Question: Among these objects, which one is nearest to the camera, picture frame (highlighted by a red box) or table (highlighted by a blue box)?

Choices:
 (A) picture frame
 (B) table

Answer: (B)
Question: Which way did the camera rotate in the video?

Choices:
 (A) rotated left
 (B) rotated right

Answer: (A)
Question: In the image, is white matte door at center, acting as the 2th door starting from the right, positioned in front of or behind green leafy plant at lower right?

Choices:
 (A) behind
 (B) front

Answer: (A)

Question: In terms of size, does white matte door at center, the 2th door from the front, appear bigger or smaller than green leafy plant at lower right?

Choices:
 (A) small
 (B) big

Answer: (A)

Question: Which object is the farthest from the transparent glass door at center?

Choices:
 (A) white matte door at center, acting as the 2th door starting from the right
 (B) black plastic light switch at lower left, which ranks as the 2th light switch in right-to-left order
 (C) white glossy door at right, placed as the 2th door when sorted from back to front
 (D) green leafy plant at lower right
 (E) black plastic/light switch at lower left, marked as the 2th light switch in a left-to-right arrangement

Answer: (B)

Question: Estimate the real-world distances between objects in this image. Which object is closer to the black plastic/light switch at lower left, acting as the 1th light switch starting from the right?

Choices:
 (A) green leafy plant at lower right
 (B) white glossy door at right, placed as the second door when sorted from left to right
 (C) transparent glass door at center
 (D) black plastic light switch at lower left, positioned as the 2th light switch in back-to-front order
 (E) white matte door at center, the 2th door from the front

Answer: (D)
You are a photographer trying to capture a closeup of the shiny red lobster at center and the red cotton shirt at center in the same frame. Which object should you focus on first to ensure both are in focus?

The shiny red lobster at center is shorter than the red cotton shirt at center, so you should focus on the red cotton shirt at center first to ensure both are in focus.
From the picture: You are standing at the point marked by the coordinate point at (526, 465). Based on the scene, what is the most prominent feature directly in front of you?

# [The exercise]
Please return every one of the entries above word for word, keeping each line in its original order.

# [Task solution]
Question: Among these objects, which one is nearest to the camera, picture frame (highlighted by a red box) or table (highlighted by a blue box)?

Choices:
 (A) picture frame
 (B) table

Answer: (B)
Question: Which way did the camera rotate in the video?

Choices:
 (A) rotated left
 (B) rotated right

Answer: (A)
Question: In the image, is white matte door at center, acting as the 2th door starting from the right, positioned in front of or behind green leafy plant at lower right?

Choices:
 (A) behind
 (B) front

Answer: (A)

Question: In terms of size, does white matte door at center, the 2th door from the front, appear bigger or smaller than green leafy plant at lower right?

Choices:
 (A) small
 (B) big

Answer: (A)

Question: Which object is the farthest from the transparent glass door at center?

Choices:
 (A) white matte door at center, acting as the 2th door starting from the right
 (B) black plastic light switch at lower left, which ranks as the 2th light switch in right-to-left order
 (C) white glossy door at right, placed as the 2th door when sorted from back to front
 (D) green leafy plant at lower right
 (E) black plastic/light switch at lower left, marked as the 2th light switch in a left-to-right arrangement

Answer: (B)

Question: Estimate the real-world distances between objects in this image. Which object is closer to the black plastic/light switch at lower left, acting as the 1th light switch starting from the right?

Choices:
 (A) green leafy plant at lower right
 (B) white glossy door at right, placed as the second door when sorted from left to right
 (C) transparent glass door at center
 (D) black plastic light switch at lower left, positioned as the 2th light switch in back-to-front order
 (E) white matte door at center, the 2th door from the front

Answer: (D)
You are a photographer trying to capture a closeup of the shiny red lobster at center and the red cotton shirt at center in the same frame. Which object should you focus on first to ensure both are in focus?

The shiny red lobster at center is shorter than the red cotton shirt at center, so you should focus on the red cotton shirt at center first to ensure both are in focus.
From the picture: You are standing at the point marked by the coordinate point at (526, 465). Based on the scene, what is the most prominent feature directly in front of you?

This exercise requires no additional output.